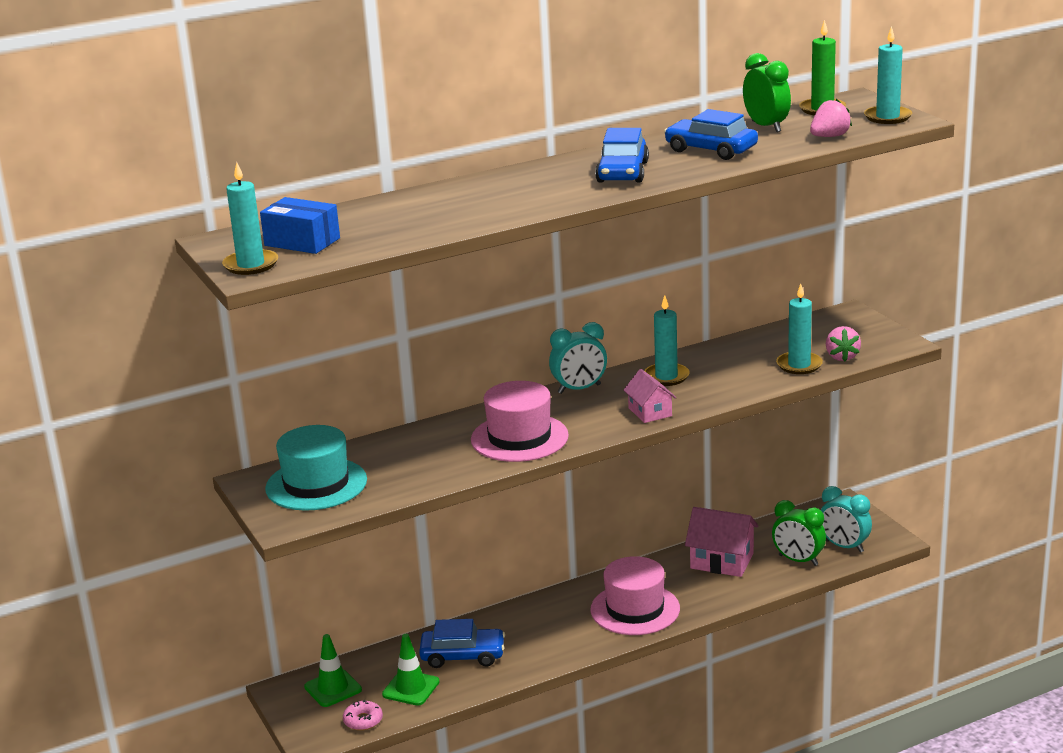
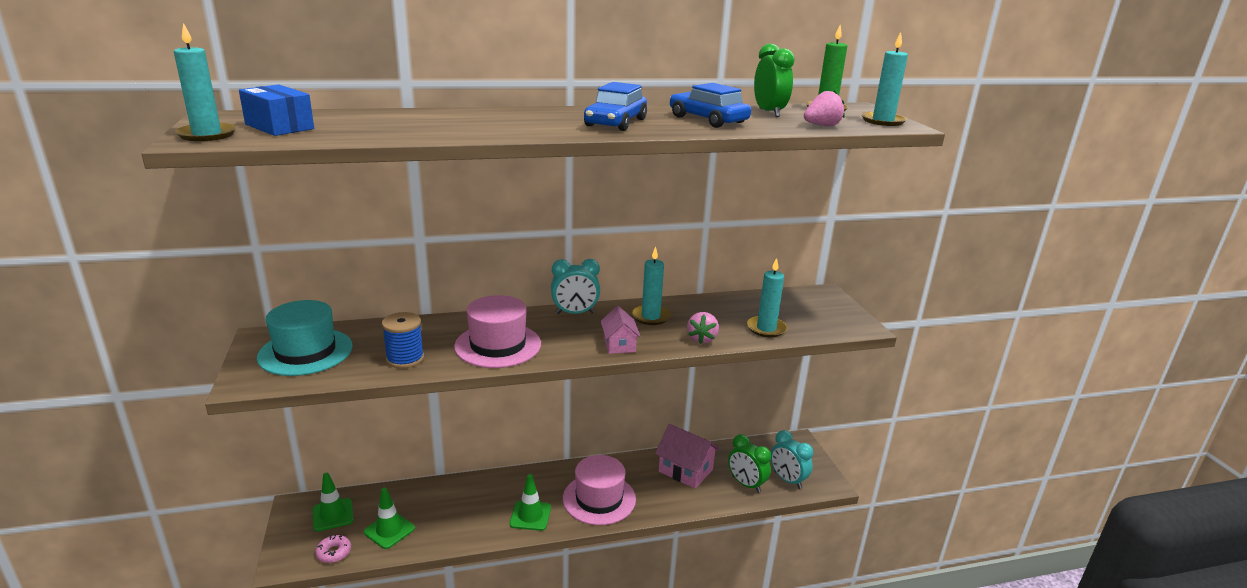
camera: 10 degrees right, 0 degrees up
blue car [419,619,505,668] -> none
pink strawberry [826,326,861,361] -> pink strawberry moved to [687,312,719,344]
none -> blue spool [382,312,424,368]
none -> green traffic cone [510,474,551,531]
⁂
Problem details. Everything from the line with "none -> blue spool [382,312,424,368]" to the end of the listing above is to be set down exactly, both ends included.

Answer section.
none -> blue spool [382,312,424,368]
none -> green traffic cone [510,474,551,531]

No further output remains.